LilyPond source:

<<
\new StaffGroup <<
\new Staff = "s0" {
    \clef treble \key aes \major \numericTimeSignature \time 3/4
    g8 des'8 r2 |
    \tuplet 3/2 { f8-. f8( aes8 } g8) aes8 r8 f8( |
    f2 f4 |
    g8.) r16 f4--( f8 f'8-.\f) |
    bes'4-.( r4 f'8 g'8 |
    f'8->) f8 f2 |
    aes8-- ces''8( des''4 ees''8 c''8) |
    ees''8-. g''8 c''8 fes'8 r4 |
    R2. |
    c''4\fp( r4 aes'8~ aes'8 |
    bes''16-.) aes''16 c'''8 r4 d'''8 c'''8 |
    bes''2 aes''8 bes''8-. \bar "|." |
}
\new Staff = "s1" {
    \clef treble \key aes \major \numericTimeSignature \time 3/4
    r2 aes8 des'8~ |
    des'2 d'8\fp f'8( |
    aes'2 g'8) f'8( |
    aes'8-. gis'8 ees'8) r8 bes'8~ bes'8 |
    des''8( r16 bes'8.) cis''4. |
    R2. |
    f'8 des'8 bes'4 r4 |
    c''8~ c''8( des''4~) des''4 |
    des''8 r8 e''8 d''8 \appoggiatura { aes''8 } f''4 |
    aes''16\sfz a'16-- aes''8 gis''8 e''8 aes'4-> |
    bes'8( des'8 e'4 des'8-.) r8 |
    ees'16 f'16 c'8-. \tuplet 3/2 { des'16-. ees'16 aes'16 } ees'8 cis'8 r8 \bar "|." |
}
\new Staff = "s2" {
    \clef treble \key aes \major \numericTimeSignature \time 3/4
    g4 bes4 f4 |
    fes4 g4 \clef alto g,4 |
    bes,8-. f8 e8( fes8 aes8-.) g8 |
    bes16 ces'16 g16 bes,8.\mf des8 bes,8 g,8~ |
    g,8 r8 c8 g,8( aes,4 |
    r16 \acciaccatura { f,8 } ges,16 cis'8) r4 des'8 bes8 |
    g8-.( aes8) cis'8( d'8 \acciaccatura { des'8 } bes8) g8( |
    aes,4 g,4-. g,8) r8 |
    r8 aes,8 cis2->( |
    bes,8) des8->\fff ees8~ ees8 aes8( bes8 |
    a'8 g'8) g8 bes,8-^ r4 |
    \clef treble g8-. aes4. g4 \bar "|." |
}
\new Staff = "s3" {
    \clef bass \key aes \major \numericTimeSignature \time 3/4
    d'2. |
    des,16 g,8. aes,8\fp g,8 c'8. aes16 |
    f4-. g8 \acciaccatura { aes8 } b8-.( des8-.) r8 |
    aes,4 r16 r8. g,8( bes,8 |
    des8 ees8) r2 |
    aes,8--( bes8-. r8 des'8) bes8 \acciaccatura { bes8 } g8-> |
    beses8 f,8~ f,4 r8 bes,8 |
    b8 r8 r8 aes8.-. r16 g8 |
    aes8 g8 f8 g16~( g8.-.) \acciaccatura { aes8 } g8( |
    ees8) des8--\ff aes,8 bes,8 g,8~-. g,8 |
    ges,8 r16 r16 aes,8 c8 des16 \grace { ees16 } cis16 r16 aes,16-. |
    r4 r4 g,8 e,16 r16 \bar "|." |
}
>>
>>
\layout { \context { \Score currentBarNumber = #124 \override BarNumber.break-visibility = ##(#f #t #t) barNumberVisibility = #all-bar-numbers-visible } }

● Exercise requirements: Extract every line of the entries that contains the word "acciaccatura", treating case as significant.

● Result for this exercise:
    r16 \acciaccatura { f,8 } ges,16 cis'8) r4 des'8 bes8 |
    g8-.( aes8) cis'8( d'8 \acciaccatura { des'8 } bes8) g8( |
    f4-. g8 \acciaccatura { aes8 } b8-.( des8-.) r8 |
    aes,8--( bes8-. r8 des'8) bes8 \acciaccatura { bes8 } g8-> |
    aes8 g8 f8 g16~( g8.-.) \acciaccatura { aes8 } g8( |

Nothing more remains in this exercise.